**What to work on**
Exact copies of the line with "(376, 299) = (315, 193): none -> red rocket" and of all lines after it through the end of the entries are required, and no other lines.

Stored data entries:

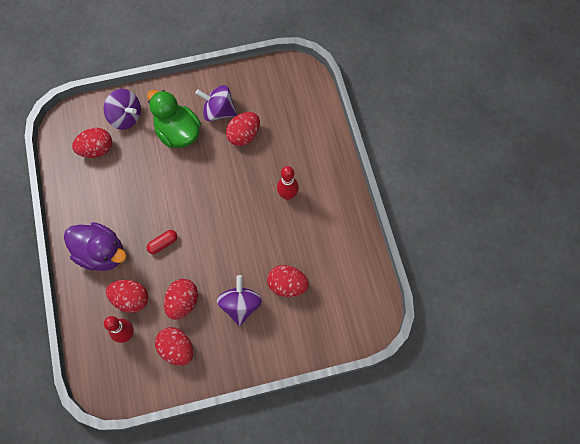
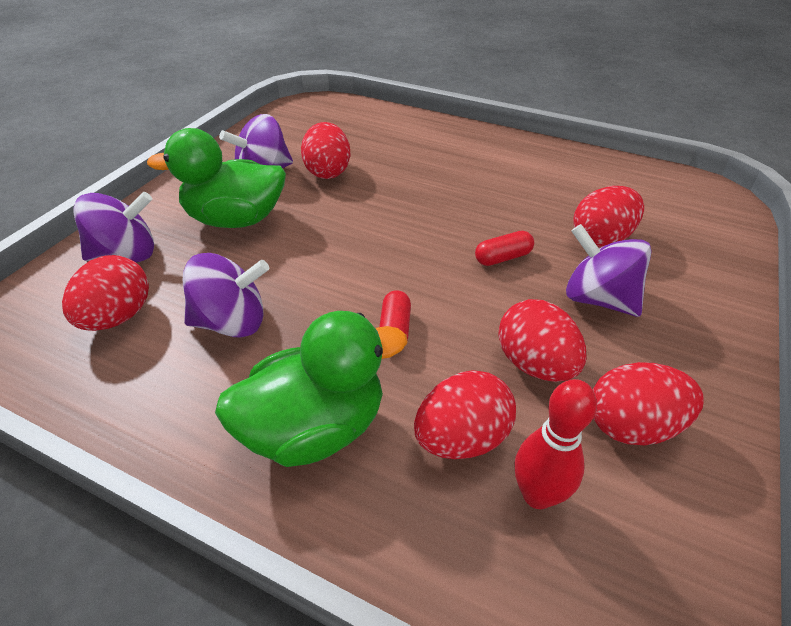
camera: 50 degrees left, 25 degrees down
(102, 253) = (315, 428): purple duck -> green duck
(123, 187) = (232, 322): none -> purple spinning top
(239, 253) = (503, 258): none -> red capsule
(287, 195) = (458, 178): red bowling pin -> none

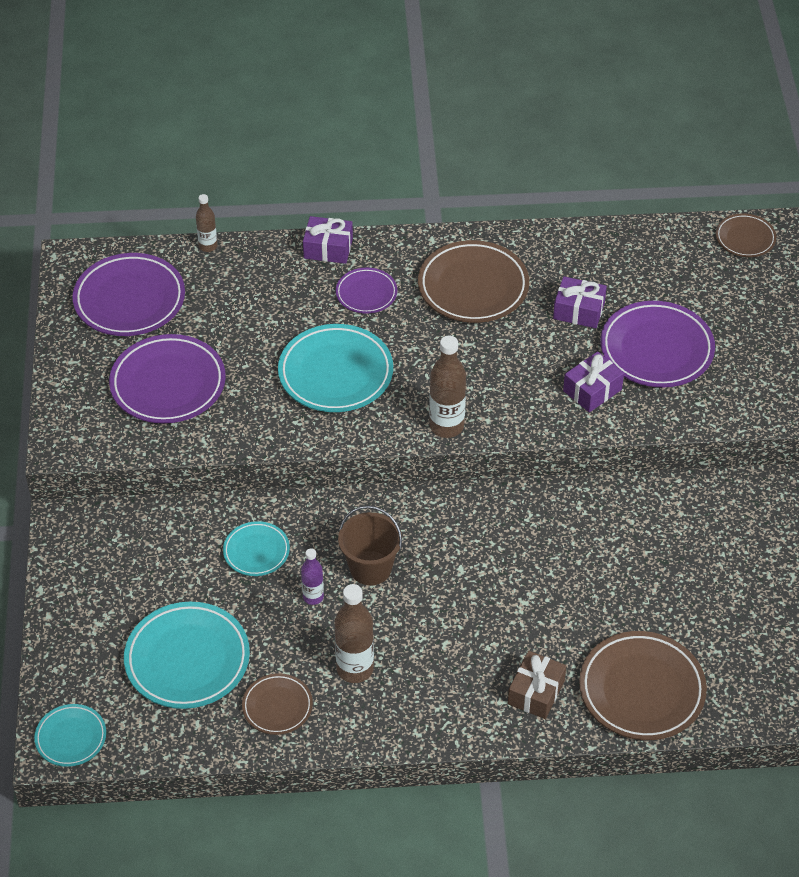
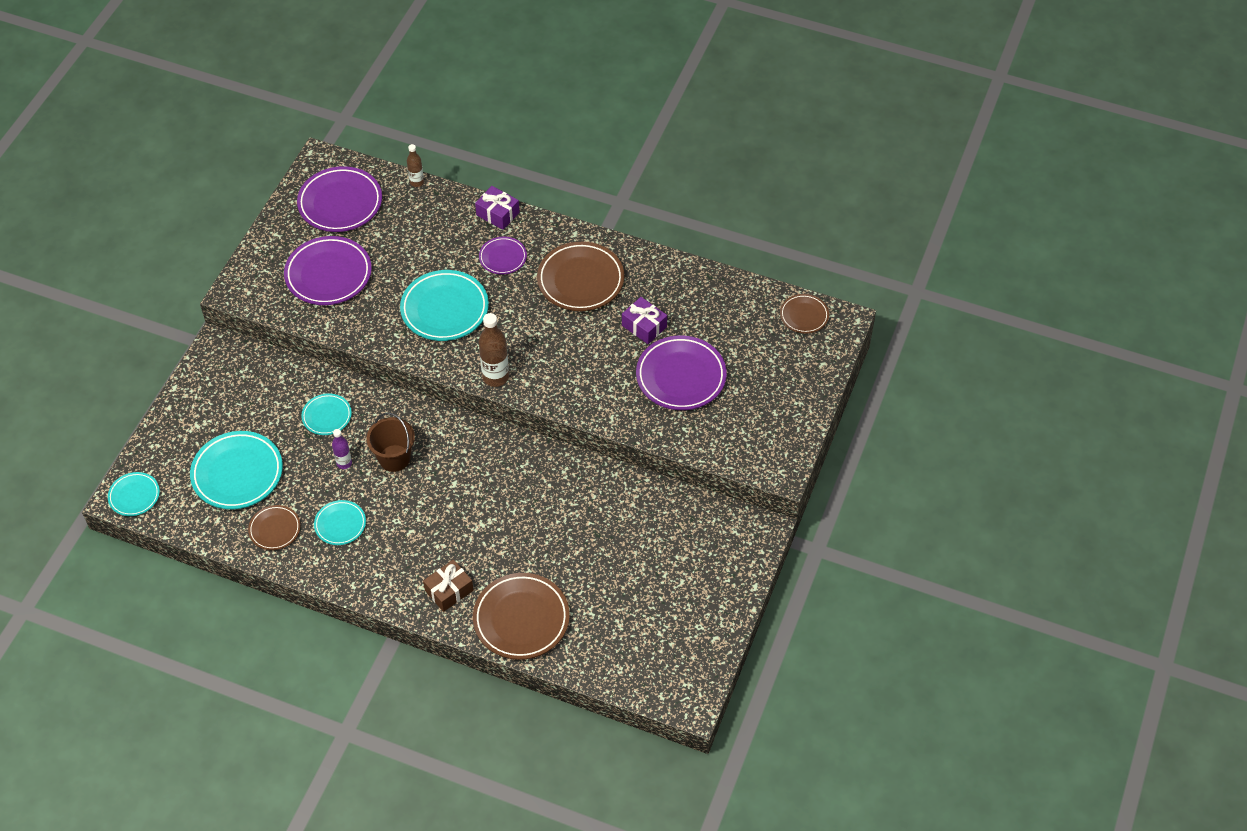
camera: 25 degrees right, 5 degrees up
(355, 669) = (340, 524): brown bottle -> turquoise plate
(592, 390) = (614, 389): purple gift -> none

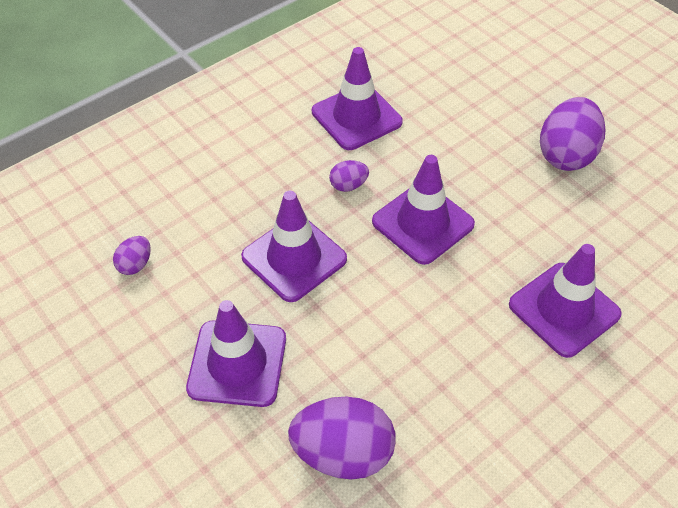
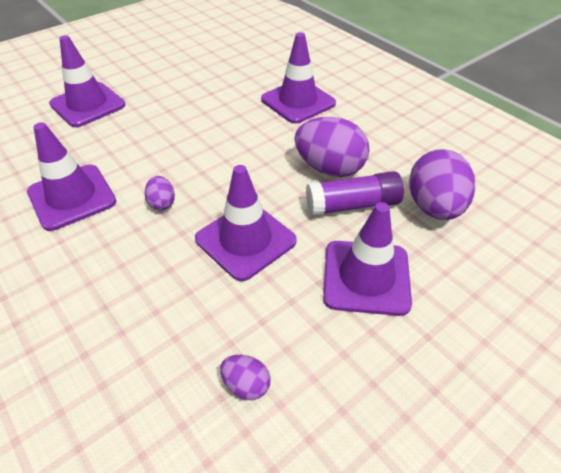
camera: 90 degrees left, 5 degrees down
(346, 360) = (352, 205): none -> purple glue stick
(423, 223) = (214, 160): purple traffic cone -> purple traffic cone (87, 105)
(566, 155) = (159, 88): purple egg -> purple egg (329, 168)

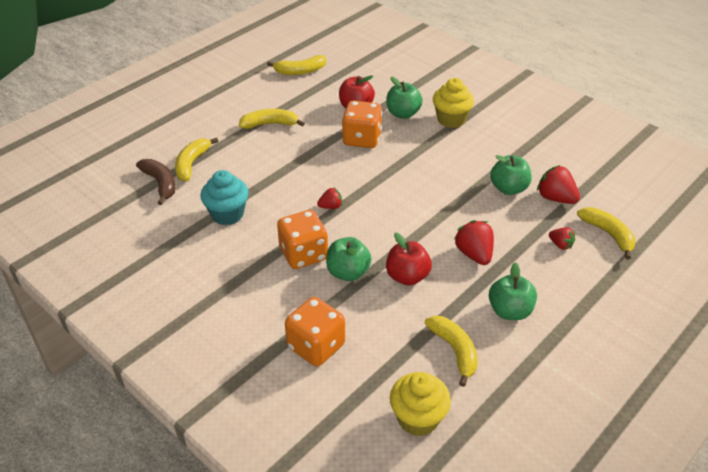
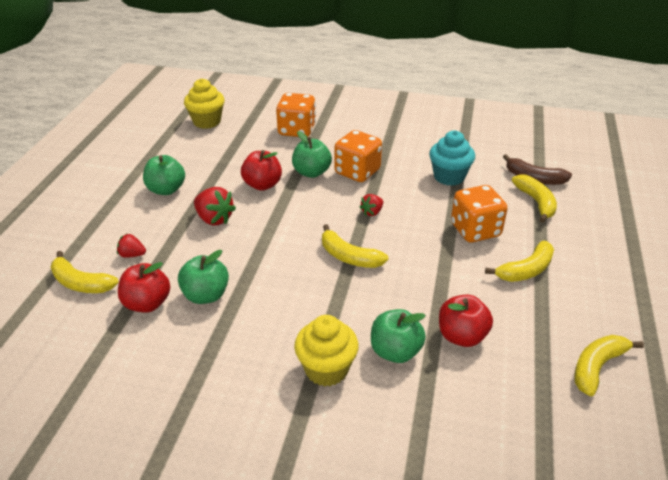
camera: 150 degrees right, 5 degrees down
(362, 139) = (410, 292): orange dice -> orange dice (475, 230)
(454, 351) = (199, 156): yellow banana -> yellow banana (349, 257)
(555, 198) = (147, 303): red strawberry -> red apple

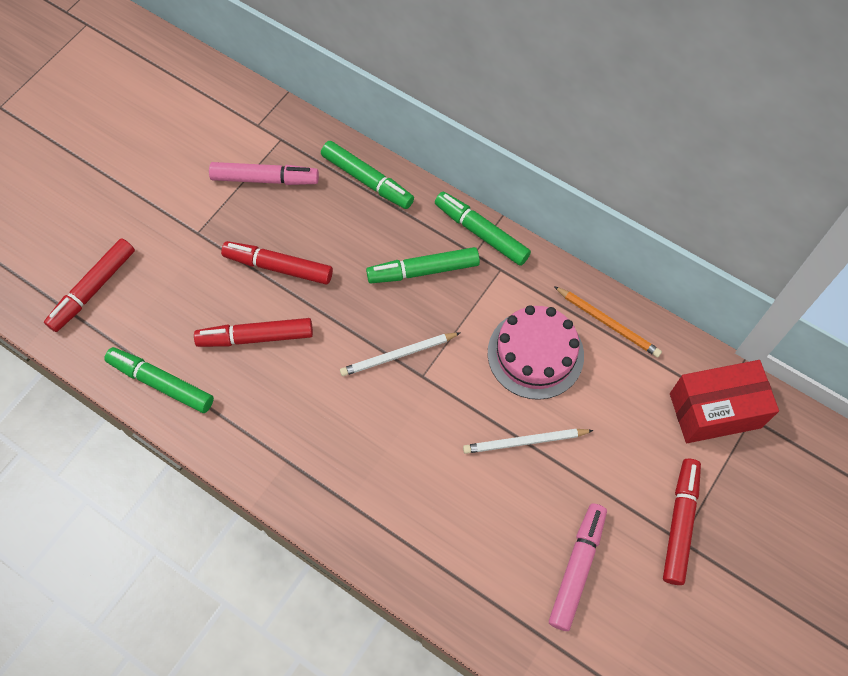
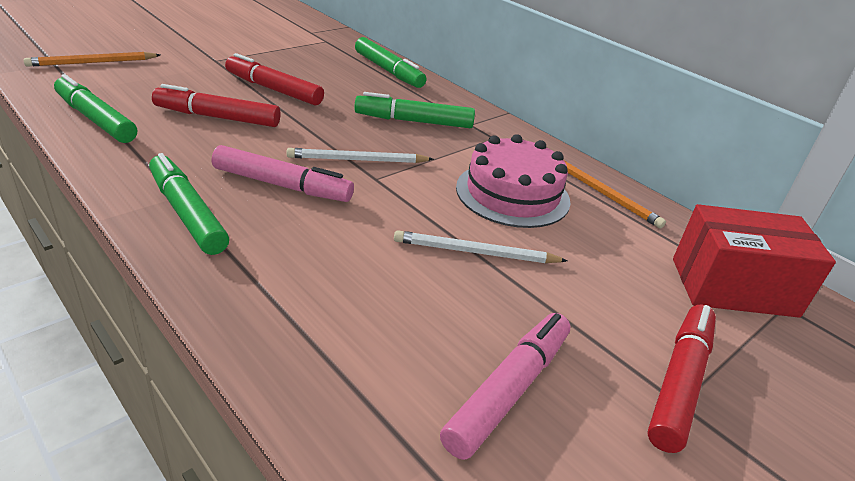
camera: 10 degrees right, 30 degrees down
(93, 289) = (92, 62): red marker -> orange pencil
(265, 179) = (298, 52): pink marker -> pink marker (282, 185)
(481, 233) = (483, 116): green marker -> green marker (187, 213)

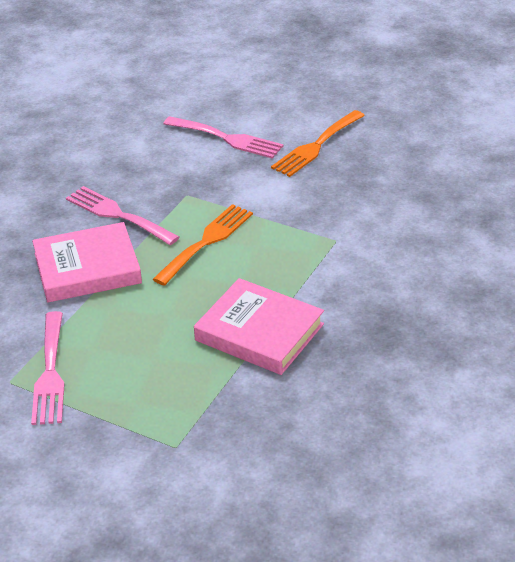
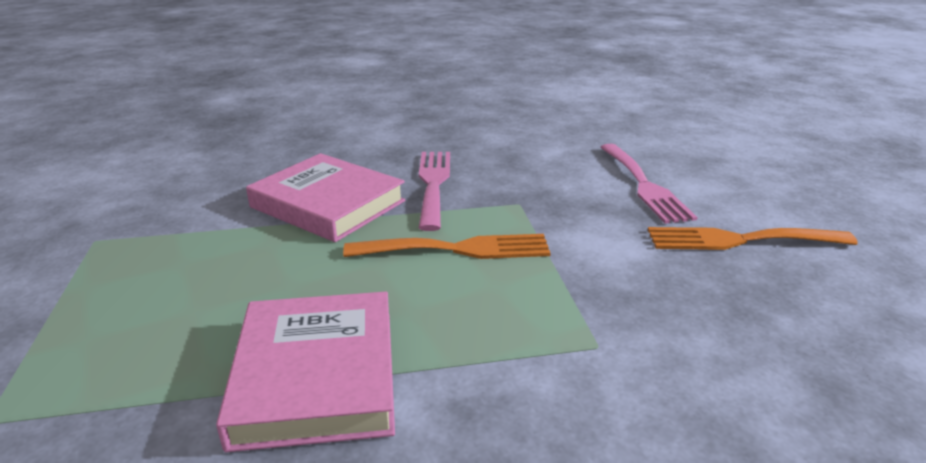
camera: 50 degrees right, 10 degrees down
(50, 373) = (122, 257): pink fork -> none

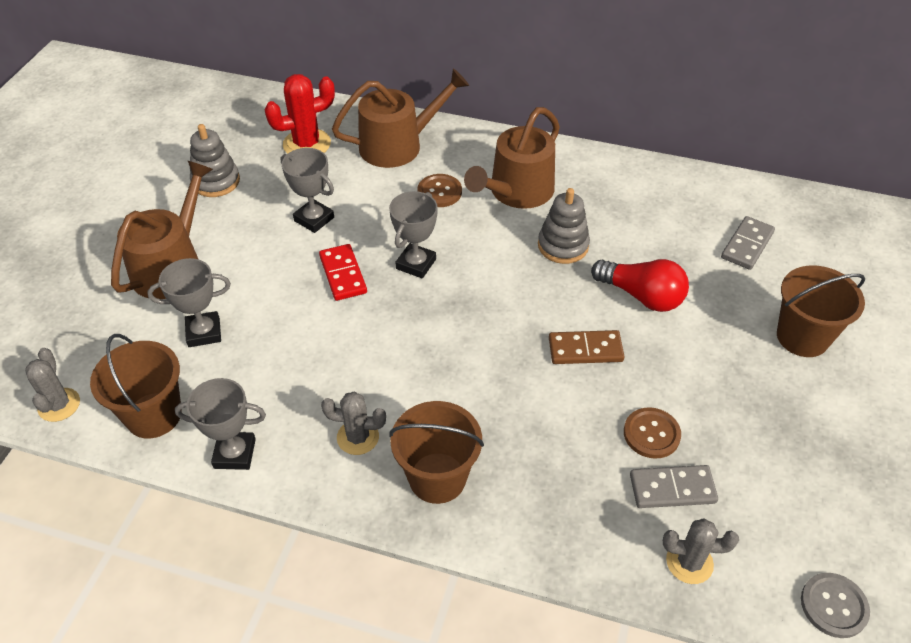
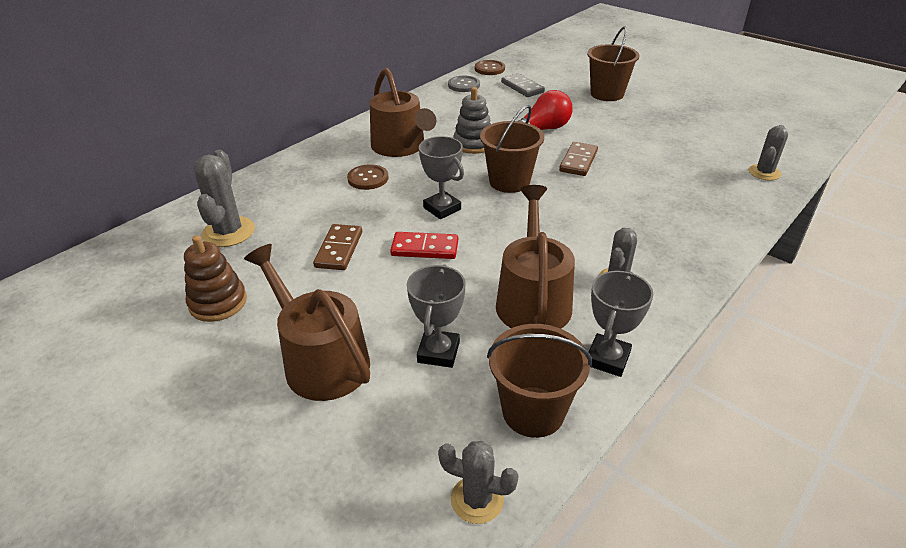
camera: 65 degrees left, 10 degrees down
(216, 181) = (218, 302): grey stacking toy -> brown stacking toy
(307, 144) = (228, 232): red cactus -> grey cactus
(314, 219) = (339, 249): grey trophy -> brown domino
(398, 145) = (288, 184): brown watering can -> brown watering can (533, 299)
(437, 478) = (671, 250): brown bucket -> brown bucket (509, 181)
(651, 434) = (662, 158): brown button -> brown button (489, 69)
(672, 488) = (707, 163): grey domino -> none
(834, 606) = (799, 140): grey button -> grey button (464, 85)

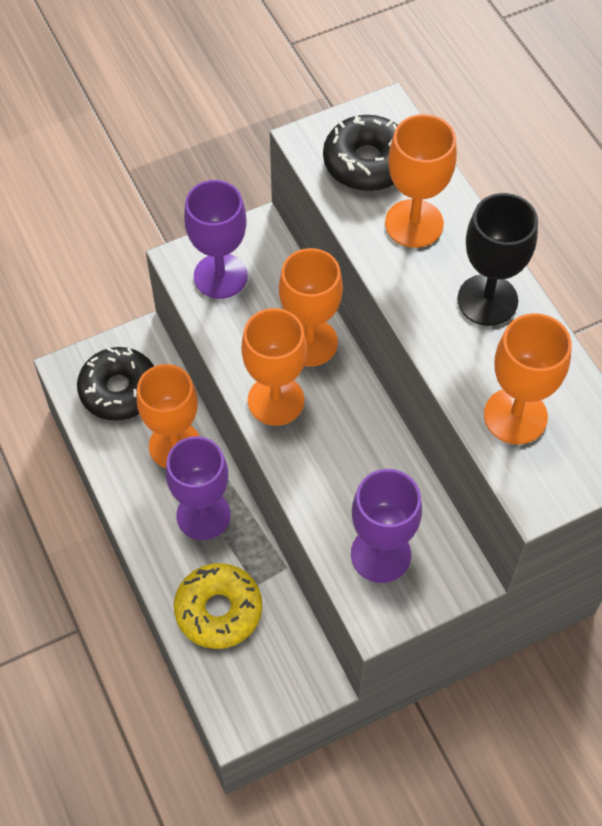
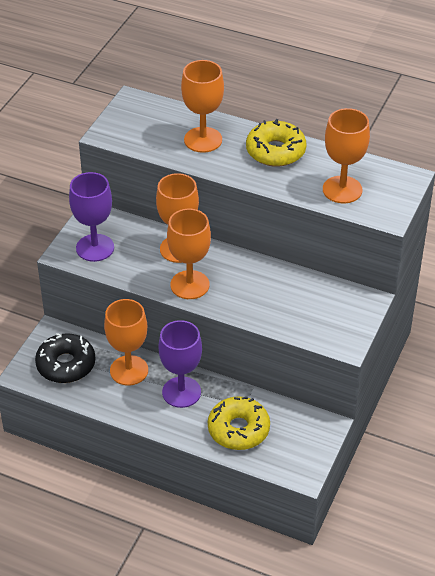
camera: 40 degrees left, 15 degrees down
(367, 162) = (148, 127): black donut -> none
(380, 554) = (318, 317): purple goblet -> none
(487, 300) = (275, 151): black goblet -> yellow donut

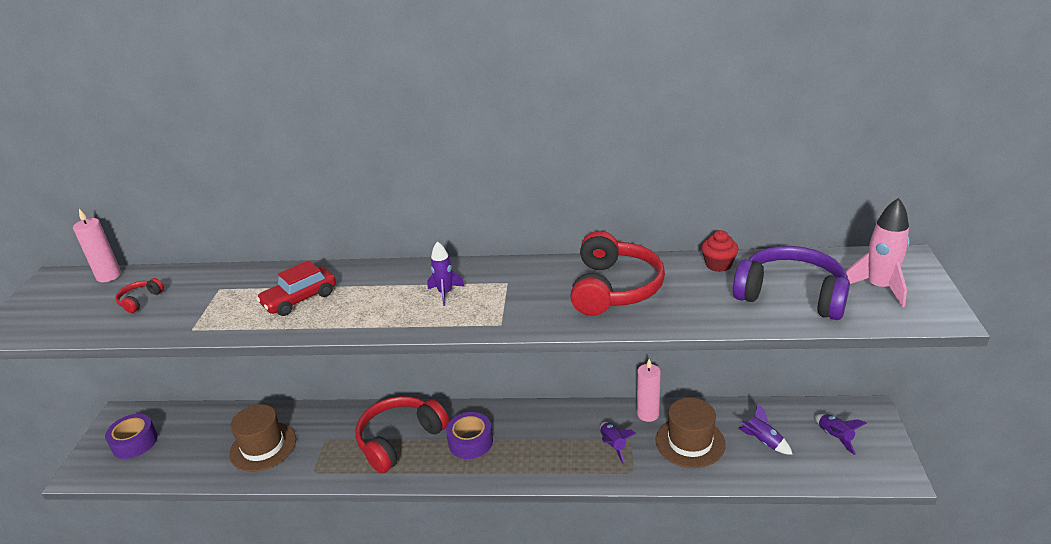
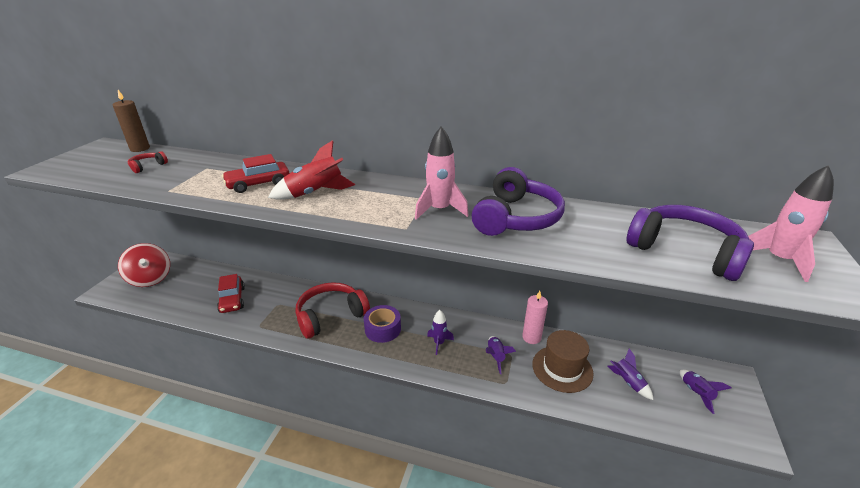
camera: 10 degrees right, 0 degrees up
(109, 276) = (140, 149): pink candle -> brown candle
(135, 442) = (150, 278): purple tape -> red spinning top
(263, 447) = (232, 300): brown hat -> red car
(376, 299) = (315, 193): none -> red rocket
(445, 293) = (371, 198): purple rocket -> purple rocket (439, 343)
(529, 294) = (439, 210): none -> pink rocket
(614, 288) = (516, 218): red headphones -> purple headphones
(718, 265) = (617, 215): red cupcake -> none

**Response for this exercise**
(376, 299) = (315, 193): none -> red rocket
(445, 293) = (371, 198): purple rocket -> purple rocket (439, 343)
(529, 294) = (439, 210): none -> pink rocket
(614, 288) = (516, 218): red headphones -> purple headphones
(718, 265) = (617, 215): red cupcake -> none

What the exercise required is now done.